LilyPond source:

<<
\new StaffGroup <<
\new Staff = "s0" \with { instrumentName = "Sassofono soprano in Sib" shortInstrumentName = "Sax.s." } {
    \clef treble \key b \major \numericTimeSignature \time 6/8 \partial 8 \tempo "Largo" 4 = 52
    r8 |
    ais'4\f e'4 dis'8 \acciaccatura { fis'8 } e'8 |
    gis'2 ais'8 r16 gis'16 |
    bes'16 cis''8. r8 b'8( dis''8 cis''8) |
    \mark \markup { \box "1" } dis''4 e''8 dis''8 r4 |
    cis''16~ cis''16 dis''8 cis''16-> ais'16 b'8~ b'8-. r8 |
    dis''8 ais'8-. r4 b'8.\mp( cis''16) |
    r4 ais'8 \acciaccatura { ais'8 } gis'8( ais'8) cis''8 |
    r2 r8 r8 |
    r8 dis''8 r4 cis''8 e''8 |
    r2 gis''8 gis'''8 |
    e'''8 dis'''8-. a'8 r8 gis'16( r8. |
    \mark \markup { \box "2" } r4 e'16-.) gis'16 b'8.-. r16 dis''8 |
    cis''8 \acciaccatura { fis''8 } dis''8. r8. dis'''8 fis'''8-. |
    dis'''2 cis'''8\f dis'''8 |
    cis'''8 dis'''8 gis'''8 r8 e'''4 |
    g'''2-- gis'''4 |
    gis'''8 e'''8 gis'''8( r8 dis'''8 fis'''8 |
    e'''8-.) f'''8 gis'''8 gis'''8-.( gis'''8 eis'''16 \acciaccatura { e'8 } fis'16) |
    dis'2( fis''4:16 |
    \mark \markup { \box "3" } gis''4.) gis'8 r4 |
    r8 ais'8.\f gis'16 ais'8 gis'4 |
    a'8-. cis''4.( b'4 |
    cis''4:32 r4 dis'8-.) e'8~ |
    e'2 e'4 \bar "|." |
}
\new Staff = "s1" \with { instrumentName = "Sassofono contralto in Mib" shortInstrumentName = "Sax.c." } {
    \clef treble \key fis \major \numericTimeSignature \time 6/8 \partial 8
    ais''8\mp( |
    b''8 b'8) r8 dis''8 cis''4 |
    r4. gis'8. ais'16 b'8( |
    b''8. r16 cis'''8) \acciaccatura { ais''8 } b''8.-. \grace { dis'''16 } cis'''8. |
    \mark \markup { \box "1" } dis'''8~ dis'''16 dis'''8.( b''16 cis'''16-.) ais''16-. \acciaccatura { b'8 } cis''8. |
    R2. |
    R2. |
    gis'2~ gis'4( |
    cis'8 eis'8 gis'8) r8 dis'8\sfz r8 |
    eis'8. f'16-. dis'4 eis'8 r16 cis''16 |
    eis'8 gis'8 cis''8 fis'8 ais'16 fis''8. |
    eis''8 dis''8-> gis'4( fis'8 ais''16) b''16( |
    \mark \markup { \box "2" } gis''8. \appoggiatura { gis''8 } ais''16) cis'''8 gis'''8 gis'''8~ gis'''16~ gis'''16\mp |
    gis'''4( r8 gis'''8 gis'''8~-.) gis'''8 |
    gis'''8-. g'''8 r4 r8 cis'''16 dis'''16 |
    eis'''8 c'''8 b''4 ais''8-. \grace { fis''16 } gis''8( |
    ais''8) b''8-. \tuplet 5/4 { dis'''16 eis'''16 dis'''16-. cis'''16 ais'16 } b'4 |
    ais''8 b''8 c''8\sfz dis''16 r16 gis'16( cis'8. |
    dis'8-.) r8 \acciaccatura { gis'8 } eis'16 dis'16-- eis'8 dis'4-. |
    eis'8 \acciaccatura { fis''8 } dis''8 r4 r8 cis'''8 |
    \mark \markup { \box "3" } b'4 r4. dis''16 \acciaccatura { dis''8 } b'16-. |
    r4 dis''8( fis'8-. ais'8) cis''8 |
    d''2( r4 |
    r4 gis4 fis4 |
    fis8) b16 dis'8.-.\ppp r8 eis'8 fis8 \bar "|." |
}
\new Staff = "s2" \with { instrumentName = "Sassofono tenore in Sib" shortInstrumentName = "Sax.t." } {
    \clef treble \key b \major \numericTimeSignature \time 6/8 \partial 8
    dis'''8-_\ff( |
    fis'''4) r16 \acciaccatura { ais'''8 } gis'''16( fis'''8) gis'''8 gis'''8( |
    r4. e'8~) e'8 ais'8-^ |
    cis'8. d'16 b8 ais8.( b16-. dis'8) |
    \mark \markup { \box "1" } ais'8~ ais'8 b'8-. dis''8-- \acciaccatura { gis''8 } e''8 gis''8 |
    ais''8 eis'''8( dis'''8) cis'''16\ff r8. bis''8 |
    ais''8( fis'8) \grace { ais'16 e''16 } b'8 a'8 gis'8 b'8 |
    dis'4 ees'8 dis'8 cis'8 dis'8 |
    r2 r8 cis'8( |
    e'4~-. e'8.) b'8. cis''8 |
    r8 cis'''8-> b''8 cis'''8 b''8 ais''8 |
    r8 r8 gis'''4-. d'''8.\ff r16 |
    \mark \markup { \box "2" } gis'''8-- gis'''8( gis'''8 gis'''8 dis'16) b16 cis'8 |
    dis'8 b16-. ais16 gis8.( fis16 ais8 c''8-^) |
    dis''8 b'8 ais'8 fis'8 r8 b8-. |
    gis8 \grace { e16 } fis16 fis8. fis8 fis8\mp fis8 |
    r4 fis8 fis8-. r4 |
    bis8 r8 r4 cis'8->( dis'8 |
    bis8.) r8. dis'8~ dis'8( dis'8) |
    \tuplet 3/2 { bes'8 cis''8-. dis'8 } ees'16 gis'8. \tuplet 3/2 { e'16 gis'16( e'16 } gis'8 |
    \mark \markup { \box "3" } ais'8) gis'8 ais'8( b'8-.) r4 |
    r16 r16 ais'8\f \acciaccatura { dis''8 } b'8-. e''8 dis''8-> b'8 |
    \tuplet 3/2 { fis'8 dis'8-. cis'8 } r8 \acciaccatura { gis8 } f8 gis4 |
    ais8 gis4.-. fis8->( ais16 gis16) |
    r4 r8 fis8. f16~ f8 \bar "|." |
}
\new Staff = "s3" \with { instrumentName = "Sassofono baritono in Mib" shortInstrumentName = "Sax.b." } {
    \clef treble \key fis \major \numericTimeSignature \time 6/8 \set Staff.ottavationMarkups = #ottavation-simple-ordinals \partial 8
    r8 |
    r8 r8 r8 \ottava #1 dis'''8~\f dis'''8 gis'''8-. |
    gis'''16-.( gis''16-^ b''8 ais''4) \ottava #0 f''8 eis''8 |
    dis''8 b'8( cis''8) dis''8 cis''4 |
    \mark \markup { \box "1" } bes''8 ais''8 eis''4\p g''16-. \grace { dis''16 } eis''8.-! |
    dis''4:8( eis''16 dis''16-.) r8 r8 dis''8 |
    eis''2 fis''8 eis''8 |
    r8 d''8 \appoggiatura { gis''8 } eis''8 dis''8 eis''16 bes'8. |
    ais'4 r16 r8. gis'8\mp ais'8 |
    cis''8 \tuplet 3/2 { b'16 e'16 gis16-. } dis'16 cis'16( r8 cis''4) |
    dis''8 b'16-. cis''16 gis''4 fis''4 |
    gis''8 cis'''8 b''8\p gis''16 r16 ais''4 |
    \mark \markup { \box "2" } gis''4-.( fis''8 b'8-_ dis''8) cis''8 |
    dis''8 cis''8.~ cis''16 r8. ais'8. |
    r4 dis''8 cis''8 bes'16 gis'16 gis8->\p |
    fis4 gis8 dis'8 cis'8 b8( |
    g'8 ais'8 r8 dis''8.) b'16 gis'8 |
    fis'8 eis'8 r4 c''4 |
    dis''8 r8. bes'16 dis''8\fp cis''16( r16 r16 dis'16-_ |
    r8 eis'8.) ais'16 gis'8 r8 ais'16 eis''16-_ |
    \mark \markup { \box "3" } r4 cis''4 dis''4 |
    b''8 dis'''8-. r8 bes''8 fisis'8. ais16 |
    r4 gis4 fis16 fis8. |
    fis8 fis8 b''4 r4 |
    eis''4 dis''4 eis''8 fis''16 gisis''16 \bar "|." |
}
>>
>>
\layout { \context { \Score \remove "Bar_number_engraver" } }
*****
- TASK BRIEF: Identify every line in the items above that contains the string "appoggiatura", and copy each of those lines in full.

- SOLUTION TO THIS EXERCISE:
    \mark \markup { \box "2" } gis''8. \appoggiatura { gis''8 } ais''16) cis'''8 gis'''8 gis'''8~ gis'''16~ gis'''16\mp |
    r8 d''8 \appoggiatura { gis''8 } eis''8 dis''8 eis''16 bes'8. |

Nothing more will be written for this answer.